## WHAT YOU NEED TO DO
The records below hold a stretch from the line with "camera: 30 degrees right, 5 degrees up" through the line with "green soap dispenser"; return exactly those lines, ends included, and nothing more.

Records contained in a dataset
= Beginning of Section =

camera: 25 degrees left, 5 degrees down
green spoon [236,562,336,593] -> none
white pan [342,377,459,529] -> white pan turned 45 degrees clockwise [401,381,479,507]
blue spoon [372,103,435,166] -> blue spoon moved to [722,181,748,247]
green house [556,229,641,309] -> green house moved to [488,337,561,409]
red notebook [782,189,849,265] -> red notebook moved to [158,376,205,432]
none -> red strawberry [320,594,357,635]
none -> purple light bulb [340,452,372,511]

= End of Section =
= Beginning of Section =

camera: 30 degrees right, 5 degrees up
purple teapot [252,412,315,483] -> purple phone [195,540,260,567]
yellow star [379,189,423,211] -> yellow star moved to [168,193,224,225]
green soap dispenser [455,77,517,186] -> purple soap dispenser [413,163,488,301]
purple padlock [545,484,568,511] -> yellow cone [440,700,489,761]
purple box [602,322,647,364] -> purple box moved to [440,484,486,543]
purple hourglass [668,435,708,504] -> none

= End of Section =

## OUTPUT FOR THIS EXERCISE
camera: 30 degrees right, 5 degrees up
purple teapot [252,412,315,483] -> purple phone [195,540,260,567]
yellow star [379,189,423,211] -> yellow star moved to [168,193,224,225]
green soap dispenser [455,77,517,186] -> purple soap dispenser [413,163,488,301]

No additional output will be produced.